Input records:
■ ■ ■ ■ ■

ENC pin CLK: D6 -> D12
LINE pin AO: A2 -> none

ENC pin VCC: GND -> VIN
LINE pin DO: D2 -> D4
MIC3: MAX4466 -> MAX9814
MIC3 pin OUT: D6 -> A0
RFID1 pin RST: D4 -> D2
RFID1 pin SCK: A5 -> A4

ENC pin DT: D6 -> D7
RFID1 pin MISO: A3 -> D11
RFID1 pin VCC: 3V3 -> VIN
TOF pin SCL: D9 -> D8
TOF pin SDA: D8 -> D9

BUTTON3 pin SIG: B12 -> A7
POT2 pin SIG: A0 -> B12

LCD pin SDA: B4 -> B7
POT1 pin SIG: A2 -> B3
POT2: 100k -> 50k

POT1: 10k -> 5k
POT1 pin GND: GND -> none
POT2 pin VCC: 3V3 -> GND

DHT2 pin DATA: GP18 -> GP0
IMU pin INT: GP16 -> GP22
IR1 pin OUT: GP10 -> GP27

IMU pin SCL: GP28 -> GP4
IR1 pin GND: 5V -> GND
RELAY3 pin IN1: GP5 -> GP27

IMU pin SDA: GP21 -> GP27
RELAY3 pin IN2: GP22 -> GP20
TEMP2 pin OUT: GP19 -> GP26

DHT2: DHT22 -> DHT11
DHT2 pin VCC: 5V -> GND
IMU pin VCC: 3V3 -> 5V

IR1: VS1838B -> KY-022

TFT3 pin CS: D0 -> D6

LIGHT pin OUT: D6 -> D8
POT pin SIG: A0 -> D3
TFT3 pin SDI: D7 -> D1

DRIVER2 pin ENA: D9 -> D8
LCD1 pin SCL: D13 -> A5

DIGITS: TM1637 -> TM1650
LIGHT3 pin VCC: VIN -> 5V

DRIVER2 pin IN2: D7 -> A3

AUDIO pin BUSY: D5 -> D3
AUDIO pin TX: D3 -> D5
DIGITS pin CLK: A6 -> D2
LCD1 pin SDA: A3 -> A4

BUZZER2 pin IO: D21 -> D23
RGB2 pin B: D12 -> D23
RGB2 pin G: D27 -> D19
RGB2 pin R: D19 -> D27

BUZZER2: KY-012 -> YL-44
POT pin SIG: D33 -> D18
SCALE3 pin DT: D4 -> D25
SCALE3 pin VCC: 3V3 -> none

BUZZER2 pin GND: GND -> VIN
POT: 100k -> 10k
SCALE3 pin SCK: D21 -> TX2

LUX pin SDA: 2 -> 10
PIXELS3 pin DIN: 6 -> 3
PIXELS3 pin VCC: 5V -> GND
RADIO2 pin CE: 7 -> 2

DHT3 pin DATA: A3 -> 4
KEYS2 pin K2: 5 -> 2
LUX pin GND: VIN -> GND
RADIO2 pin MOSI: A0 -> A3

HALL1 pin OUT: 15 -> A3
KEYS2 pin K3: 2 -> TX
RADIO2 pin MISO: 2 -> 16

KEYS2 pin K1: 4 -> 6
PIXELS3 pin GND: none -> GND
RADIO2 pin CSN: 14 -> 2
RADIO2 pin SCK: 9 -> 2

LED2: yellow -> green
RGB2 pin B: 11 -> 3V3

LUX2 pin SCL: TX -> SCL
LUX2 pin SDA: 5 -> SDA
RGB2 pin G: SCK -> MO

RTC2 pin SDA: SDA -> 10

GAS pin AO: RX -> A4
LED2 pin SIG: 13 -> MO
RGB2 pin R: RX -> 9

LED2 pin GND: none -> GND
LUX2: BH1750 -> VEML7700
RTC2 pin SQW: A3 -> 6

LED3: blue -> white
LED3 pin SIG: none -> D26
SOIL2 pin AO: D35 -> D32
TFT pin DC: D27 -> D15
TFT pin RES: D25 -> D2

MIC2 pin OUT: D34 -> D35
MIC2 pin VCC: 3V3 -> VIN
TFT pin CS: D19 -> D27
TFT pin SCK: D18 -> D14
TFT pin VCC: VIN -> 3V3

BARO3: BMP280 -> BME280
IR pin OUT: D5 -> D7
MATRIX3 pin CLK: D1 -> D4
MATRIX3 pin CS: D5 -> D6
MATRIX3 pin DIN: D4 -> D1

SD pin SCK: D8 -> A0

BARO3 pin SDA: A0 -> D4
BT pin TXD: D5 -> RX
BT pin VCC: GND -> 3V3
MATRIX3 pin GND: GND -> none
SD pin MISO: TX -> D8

■ ■ ■ ■ ■

Required action: All lines above holding the word "DIGITS" make up the answer; copy each one.

Response area:
DIGITS: TM1637 -> TM1650
DIGITS pin CLK: A6 -> D2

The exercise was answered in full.